→ **Task to carry out**
Starting with the line that contains "38: 8:32 -> 2:47" and going through the line that contains "55: 20:41 -> 14:41", put those lines into a Markdown table with the columns Row and Line. Number the rows and leave out any blank lines.

→ **Data excerpts**

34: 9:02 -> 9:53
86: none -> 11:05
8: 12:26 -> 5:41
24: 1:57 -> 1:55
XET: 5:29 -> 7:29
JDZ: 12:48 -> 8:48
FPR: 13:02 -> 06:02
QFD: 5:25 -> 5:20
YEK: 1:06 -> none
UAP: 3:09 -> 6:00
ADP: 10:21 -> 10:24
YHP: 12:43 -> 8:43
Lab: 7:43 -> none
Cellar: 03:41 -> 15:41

==

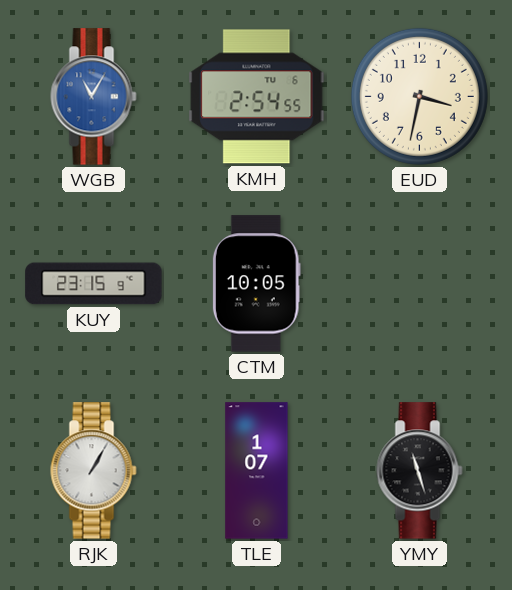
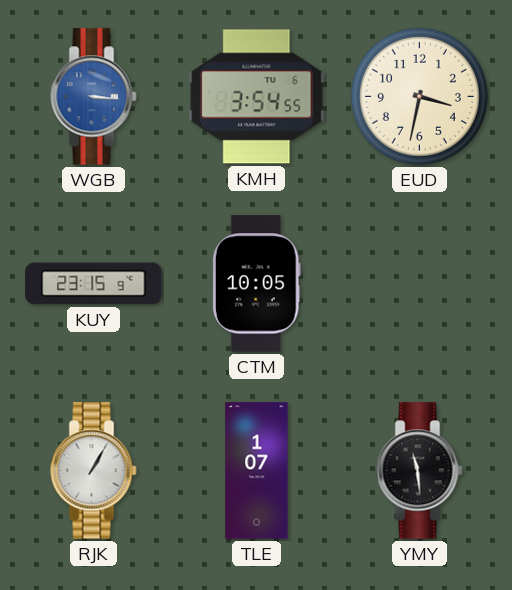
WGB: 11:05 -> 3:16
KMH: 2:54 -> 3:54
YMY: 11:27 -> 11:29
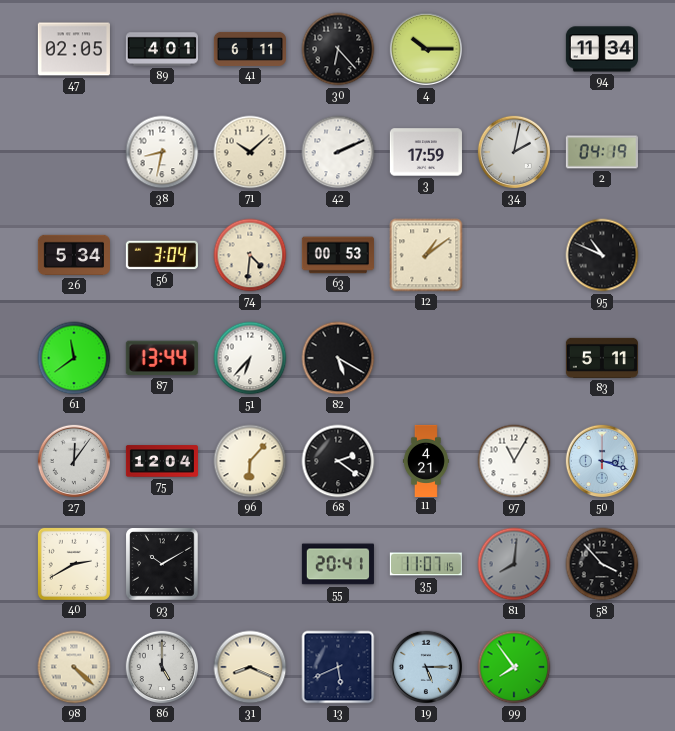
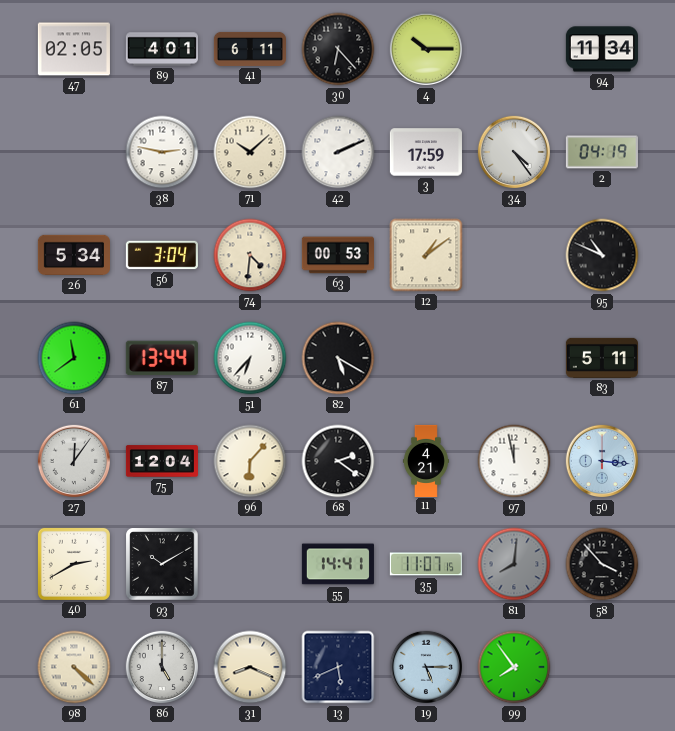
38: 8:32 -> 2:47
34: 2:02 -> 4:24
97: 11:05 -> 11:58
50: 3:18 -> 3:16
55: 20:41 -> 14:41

→ **Task result**
| Row | Line |
|---|---|
| 1 | 38: 8:32 -> 2:47 |
| 2 | 34: 2:02 -> 4:24 |
| 3 | 97: 11:05 -> 11:58 |
| 4 | 50: 3:18 -> 3:16 |
| 5 | 55: 20:41 -> 14:41 |